Saved entries:
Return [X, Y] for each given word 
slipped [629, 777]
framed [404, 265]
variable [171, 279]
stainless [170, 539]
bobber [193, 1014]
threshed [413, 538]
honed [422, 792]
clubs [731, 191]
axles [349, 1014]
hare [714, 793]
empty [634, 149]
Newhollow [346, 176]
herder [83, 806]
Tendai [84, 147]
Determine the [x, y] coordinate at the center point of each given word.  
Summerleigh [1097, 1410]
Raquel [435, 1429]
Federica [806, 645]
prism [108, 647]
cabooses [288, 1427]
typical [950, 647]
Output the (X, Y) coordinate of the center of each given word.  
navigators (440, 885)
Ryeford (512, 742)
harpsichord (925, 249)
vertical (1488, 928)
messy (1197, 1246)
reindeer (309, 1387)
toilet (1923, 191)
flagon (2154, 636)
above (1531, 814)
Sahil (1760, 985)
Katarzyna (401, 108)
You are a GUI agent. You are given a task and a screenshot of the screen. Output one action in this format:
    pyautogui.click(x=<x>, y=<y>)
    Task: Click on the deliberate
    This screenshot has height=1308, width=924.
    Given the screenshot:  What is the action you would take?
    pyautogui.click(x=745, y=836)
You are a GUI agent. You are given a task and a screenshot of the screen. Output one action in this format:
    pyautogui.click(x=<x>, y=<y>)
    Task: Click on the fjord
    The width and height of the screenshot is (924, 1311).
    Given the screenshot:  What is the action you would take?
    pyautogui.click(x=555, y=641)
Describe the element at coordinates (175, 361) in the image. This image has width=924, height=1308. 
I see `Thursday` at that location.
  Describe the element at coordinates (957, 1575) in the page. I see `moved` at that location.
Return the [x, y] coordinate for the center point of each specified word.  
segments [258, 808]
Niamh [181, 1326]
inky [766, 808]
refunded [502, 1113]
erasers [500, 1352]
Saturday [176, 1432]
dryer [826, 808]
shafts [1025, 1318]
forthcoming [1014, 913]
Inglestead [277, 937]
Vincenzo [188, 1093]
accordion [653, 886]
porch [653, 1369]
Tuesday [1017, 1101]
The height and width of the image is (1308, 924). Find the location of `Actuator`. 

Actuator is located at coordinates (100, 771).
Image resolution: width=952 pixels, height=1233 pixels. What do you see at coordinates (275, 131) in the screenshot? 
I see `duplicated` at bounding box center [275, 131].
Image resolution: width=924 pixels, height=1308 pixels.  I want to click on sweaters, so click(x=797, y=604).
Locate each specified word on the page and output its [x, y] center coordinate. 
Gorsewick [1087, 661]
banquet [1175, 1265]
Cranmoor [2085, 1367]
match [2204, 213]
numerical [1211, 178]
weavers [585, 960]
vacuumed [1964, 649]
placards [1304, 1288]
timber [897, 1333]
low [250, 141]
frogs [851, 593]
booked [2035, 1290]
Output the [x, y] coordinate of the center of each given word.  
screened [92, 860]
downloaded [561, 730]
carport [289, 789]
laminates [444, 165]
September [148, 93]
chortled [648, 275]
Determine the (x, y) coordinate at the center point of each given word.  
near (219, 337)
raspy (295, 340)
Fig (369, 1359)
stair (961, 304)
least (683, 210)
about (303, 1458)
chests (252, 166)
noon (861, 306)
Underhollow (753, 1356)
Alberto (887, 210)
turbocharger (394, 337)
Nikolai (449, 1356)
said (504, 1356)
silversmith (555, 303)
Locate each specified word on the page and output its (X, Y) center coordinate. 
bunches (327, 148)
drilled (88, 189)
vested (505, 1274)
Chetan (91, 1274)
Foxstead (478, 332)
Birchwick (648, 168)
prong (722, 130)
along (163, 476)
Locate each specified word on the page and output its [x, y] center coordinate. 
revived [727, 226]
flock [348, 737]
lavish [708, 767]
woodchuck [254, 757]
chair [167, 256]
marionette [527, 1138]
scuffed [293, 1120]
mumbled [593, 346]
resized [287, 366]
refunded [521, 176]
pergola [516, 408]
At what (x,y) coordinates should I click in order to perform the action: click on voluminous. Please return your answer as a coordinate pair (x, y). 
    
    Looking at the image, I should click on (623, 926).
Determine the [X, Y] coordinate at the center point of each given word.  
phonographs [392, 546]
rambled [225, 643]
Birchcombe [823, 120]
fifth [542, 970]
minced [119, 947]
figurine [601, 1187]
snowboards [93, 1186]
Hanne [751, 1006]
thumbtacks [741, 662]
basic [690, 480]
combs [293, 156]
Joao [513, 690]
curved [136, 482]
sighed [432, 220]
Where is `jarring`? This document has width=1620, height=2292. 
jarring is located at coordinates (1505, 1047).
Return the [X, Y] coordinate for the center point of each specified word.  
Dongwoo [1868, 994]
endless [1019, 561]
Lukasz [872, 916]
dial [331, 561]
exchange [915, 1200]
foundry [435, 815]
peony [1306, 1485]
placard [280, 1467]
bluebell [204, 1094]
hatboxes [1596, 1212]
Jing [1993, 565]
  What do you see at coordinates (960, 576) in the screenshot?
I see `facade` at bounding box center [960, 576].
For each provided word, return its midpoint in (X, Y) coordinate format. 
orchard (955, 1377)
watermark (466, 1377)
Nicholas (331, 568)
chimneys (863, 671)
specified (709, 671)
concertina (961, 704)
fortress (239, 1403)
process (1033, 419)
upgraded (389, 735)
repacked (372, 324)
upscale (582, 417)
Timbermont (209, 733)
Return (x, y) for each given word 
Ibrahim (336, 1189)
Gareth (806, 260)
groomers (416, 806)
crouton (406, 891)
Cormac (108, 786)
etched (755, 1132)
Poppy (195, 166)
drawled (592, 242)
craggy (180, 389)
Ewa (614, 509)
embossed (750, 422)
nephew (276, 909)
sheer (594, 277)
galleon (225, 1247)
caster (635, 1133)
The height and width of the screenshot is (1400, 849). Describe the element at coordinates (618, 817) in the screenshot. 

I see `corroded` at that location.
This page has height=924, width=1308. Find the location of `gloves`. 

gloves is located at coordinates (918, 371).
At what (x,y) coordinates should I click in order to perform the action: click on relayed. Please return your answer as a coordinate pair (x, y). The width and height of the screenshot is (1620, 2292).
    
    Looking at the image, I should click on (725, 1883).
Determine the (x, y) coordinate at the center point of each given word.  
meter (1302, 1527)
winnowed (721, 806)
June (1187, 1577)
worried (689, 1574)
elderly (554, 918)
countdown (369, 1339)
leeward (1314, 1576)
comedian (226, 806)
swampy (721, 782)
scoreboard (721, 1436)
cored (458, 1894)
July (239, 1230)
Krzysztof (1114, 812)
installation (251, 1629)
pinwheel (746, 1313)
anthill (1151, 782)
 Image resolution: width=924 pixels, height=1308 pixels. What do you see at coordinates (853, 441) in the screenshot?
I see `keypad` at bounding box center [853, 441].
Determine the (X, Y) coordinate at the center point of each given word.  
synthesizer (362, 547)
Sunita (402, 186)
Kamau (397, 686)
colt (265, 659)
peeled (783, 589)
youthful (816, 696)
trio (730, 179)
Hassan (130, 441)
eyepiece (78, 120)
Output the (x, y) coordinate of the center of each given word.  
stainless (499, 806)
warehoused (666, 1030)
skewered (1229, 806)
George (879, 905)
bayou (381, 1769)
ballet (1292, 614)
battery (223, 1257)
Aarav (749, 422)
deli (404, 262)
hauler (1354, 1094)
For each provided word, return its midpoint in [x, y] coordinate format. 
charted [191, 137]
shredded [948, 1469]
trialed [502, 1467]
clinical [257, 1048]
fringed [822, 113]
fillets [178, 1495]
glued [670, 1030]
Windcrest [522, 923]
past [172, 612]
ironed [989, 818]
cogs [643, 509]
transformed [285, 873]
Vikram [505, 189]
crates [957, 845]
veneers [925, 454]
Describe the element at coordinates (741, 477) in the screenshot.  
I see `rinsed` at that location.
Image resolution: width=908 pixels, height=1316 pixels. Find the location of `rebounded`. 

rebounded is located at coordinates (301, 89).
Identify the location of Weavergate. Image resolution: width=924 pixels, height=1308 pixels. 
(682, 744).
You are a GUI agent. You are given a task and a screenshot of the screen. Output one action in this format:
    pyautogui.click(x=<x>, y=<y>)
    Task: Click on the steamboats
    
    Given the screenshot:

WHAT NEEDS TO BE DONE:
Write out every line of the listing above again, the requests included, for the stretch from the line containing "bobber [193, 1014]" through the line containing "Katarzyna (401, 108)". Shift each coordinate in the answers by adding -64 to it.

RESPONSE:
bobber [129, 950]
threshed [349, 474]
honed [358, 728]
clubs [667, 127]
axles [285, 950]
hare [650, 729]
empty [570, 85]
Newhollow [282, 112]
herder [19, 742]
Tendai [20, 83]
Determine the [x, y] coordinate at the center point of each given word.  
Summerleigh [1033, 1346]
Raquel [371, 1365]
Federica [742, 581]
prism [44, 583]
cabooses [224, 1363]
typical [886, 583]
Output the (X, Y) coordinate of the center of each given word.  
navigators (376, 821)
Ryeford (448, 678)
harpsichord (861, 185)
vertical (1424, 864)
messy (1133, 1182)
reindeer (245, 1323)
toilet (1859, 127)
flagon (2090, 572)
above (1467, 750)
Sahil (1696, 921)
Katarzyna (337, 44)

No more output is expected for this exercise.